*LISTED ENTRIES:*
________________________

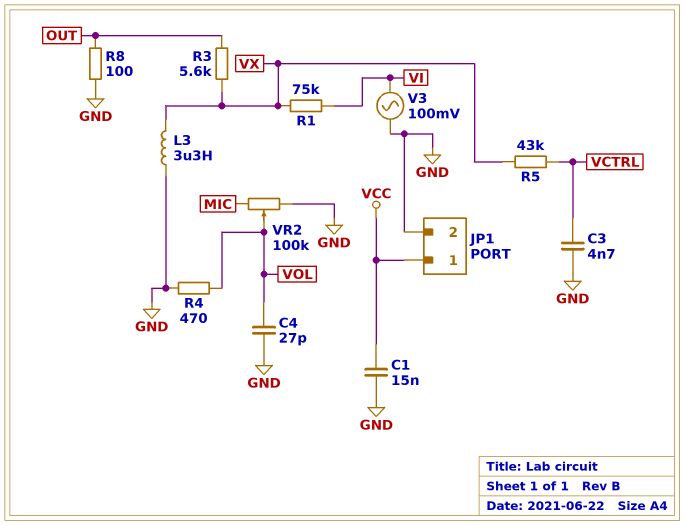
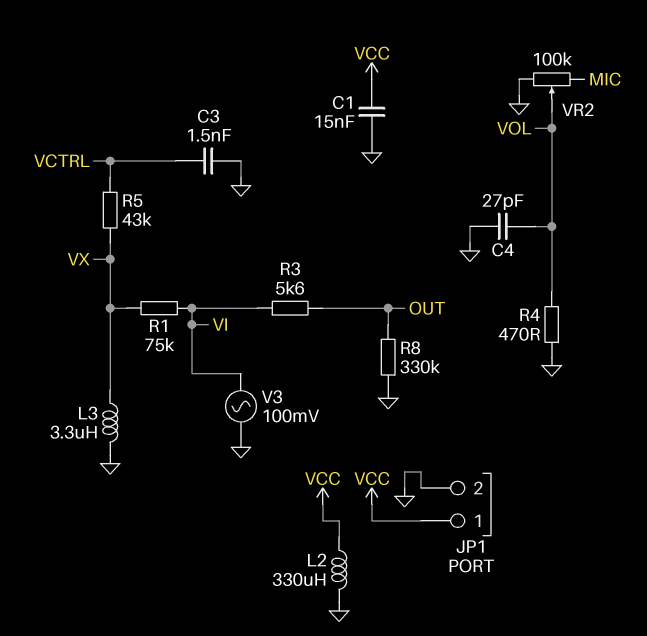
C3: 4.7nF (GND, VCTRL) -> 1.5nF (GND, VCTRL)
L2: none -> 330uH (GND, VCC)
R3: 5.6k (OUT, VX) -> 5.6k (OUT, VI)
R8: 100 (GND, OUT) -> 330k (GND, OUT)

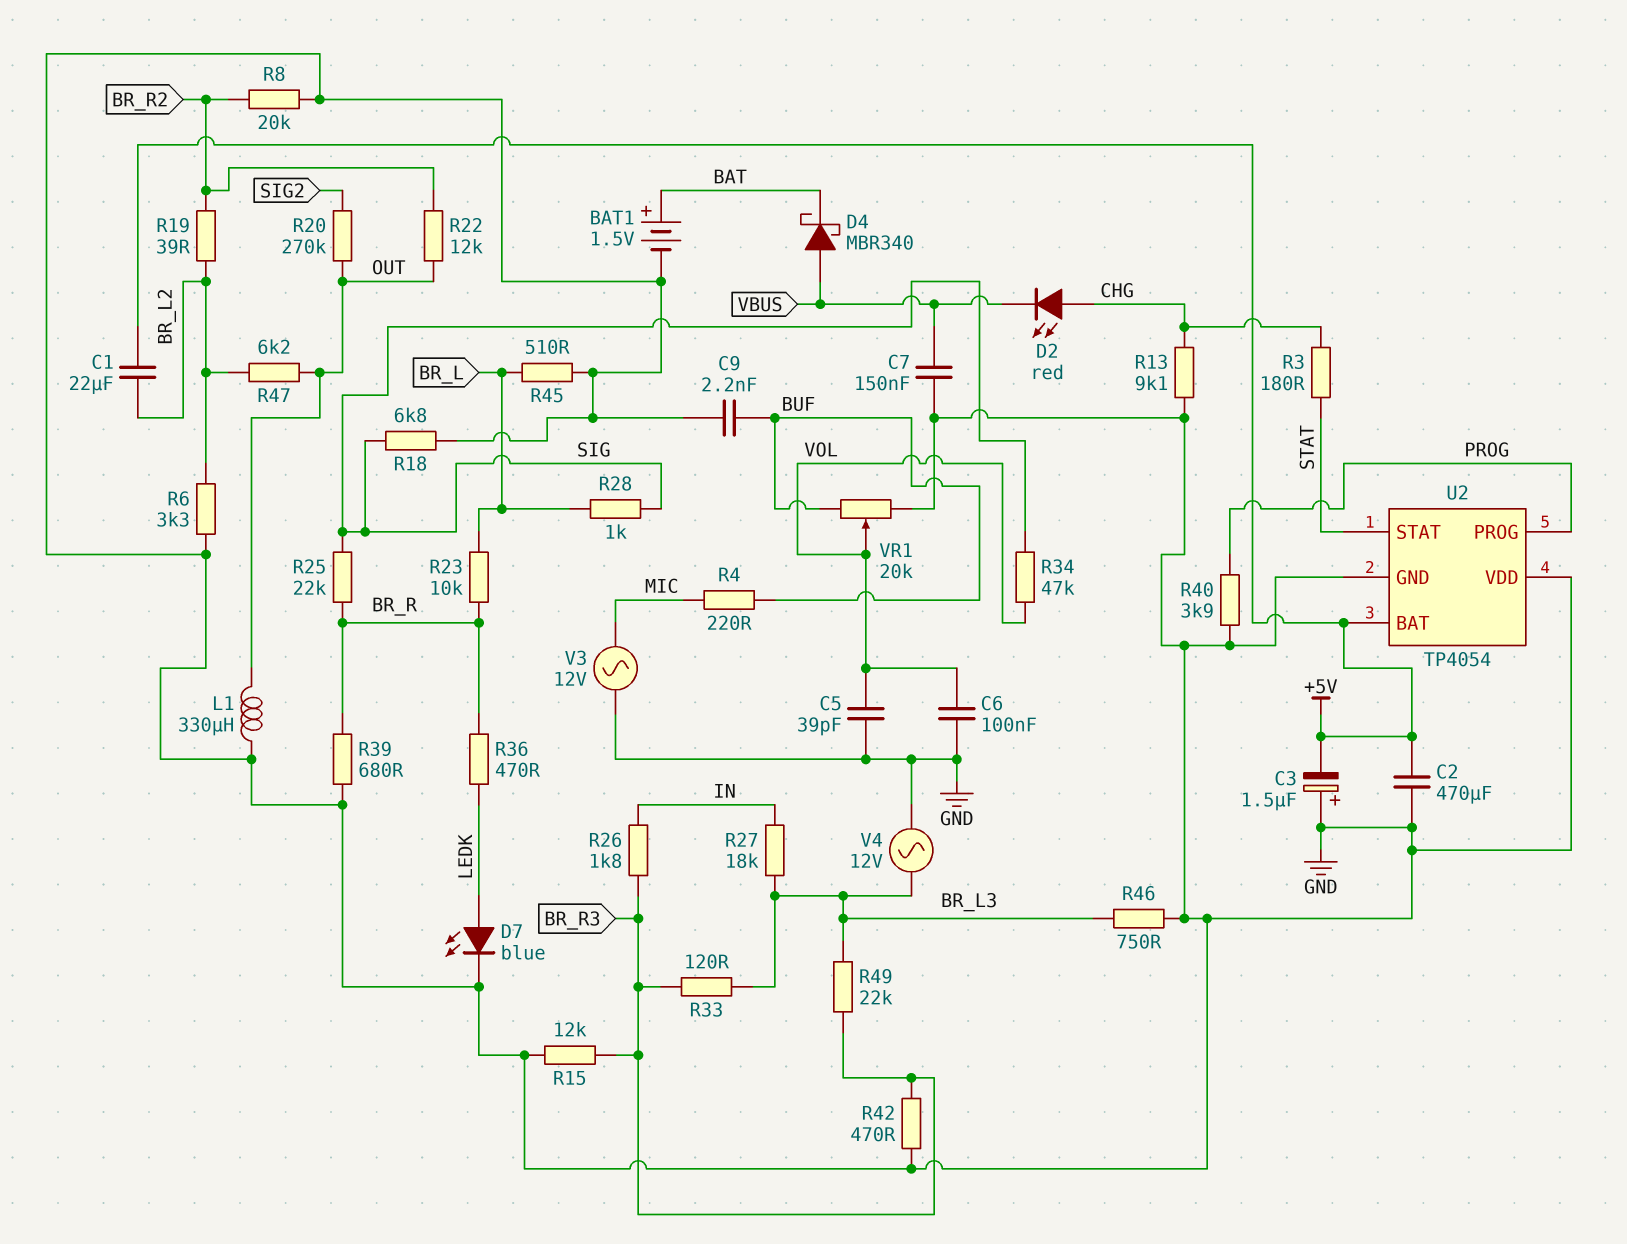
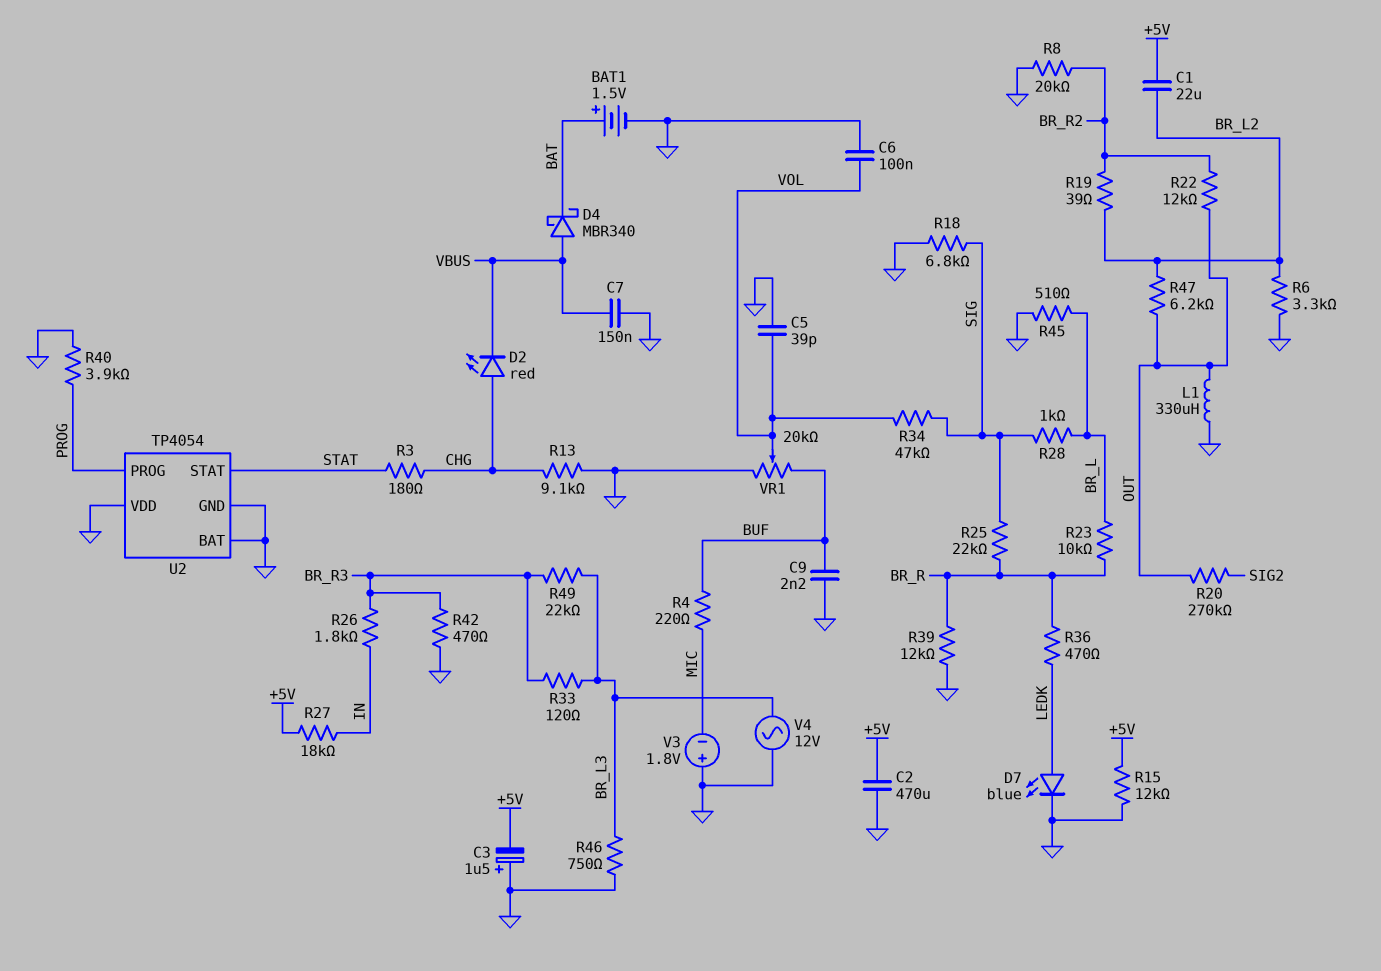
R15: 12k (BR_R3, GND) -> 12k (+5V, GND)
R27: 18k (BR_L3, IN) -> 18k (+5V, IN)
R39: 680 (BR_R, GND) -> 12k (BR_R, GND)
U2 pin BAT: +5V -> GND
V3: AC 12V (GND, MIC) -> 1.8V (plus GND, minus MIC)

________________________

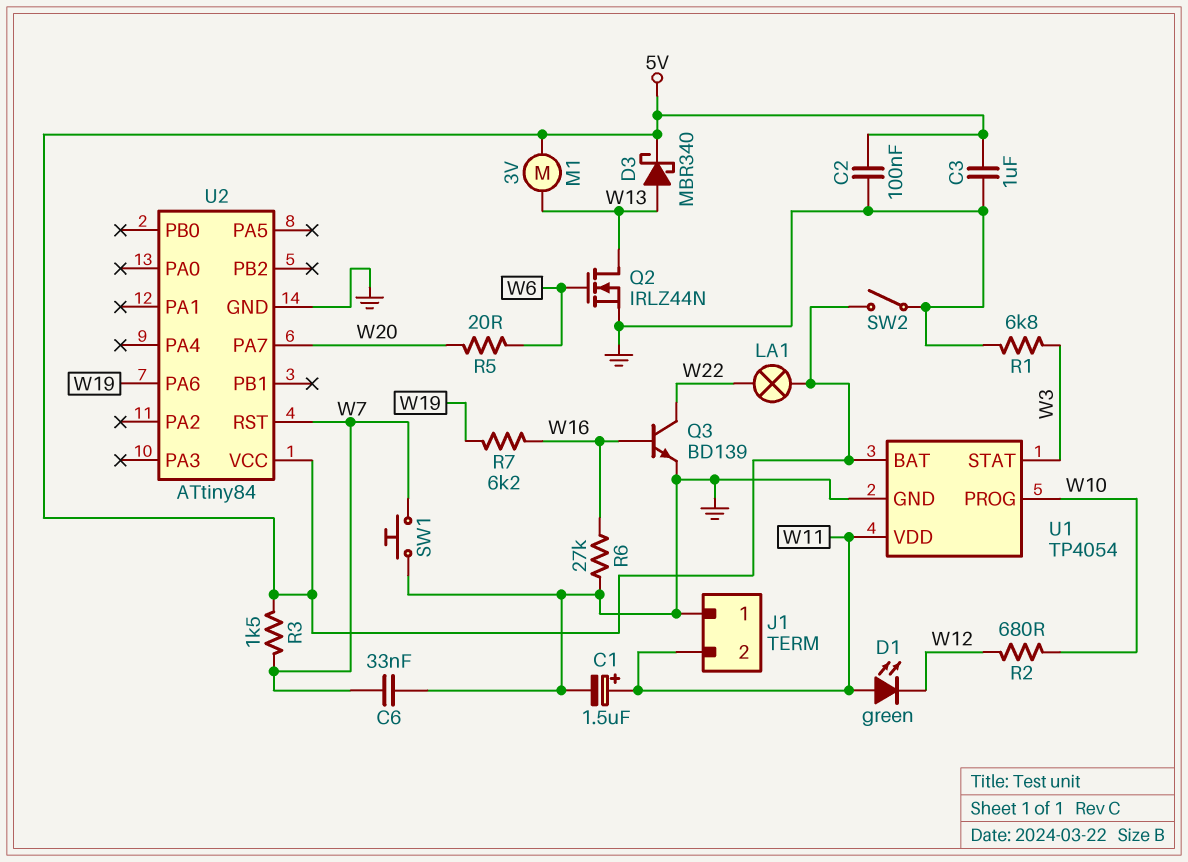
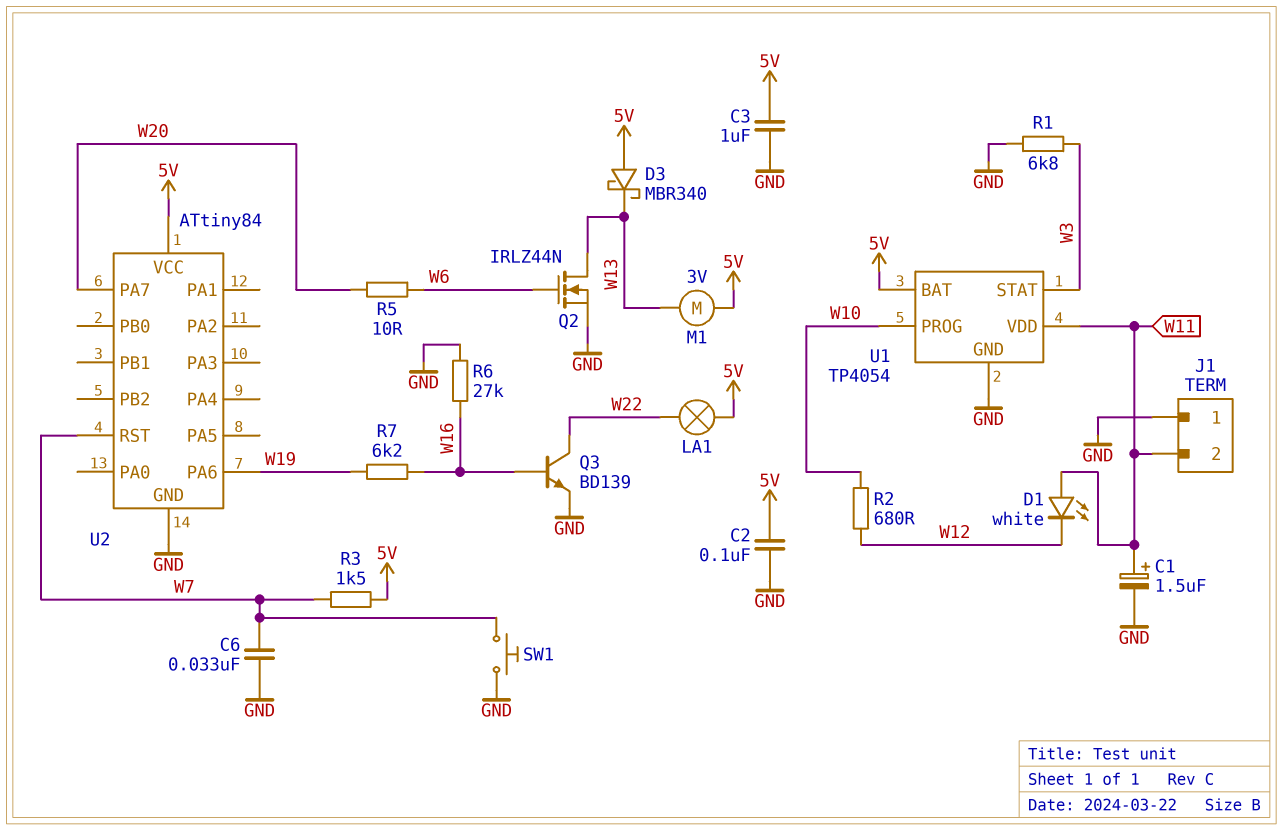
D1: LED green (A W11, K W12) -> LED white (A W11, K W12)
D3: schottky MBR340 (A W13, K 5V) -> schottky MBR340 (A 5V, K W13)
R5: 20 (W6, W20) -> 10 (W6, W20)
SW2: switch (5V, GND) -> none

________________________

*TASK DETAILS:*
Sift through the entries and copy every line with "none".

*RESPONSE TO THE EXERCISE:*
L2: none -> 330uH (GND, VCC)
SW2: switch (5V, GND) -> none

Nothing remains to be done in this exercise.